Problem requirements – The result should be the line with "FAN1 pin SIG: D3 -> D5" followed by every remaining line of the entries, each reproduced exactly, with nothing else.

********************

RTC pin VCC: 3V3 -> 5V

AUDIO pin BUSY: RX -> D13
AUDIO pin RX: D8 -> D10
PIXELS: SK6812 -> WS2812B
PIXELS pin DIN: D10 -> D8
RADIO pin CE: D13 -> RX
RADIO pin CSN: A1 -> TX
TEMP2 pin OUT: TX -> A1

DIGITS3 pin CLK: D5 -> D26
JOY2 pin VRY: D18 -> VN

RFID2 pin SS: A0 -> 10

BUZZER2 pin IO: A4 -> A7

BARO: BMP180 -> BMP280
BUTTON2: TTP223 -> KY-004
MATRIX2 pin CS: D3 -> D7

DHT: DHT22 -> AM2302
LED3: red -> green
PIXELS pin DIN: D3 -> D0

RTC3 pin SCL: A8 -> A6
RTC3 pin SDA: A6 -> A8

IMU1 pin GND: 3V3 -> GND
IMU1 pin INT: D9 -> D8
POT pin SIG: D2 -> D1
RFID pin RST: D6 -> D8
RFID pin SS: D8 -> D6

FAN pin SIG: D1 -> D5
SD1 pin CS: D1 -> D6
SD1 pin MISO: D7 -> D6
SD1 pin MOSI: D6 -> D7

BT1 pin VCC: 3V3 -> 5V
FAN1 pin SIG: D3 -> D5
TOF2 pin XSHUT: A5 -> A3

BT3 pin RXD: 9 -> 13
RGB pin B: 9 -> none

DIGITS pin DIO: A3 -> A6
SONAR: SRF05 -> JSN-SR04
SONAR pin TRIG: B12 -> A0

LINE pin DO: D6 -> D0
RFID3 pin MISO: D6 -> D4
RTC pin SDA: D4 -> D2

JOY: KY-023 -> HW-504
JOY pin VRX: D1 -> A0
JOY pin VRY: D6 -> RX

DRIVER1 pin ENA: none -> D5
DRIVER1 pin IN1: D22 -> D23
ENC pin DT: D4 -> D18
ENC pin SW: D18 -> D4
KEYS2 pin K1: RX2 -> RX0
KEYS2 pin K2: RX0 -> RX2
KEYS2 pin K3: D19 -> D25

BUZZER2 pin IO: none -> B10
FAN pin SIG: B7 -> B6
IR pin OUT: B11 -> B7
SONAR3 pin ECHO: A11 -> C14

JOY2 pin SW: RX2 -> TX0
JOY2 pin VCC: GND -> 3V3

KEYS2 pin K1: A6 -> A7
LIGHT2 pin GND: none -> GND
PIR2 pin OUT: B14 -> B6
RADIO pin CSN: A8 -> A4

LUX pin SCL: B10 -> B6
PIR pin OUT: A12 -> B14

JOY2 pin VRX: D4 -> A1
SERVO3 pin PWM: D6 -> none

********************

Solution for this exercise –
FAN1 pin SIG: D3 -> D5
TOF2 pin XSHUT: A5 -> A3

BT3 pin RXD: 9 -> 13
RGB pin B: 9 -> none

DIGITS pin DIO: A3 -> A6
SONAR: SRF05 -> JSN-SR04
SONAR pin TRIG: B12 -> A0

LINE pin DO: D6 -> D0
RFID3 pin MISO: D6 -> D4
RTC pin SDA: D4 -> D2

JOY: KY-023 -> HW-504
JOY pin VRX: D1 -> A0
JOY pin VRY: D6 -> RX

DRIVER1 pin ENA: none -> D5
DRIVER1 pin IN1: D22 -> D23
ENC pin DT: D4 -> D18
ENC pin SW: D18 -> D4
KEYS2 pin K1: RX2 -> RX0
KEYS2 pin K2: RX0 -> RX2
KEYS2 pin K3: D19 -> D25

BUZZER2 pin IO: none -> B10
FAN pin SIG: B7 -> B6
IR pin OUT: B11 -> B7
SONAR3 pin ECHO: A11 -> C14

JOY2 pin SW: RX2 -> TX0
JOY2 pin VCC: GND -> 3V3

KEYS2 pin K1: A6 -> A7
LIGHT2 pin GND: none -> GND
PIR2 pin OUT: B14 -> B6
RADIO pin CSN: A8 -> A4

LUX pin SCL: B10 -> B6
PIR pin OUT: A12 -> B14

JOY2 pin VRX: D4 -> A1
SERVO3 pin PWM: D6 -> none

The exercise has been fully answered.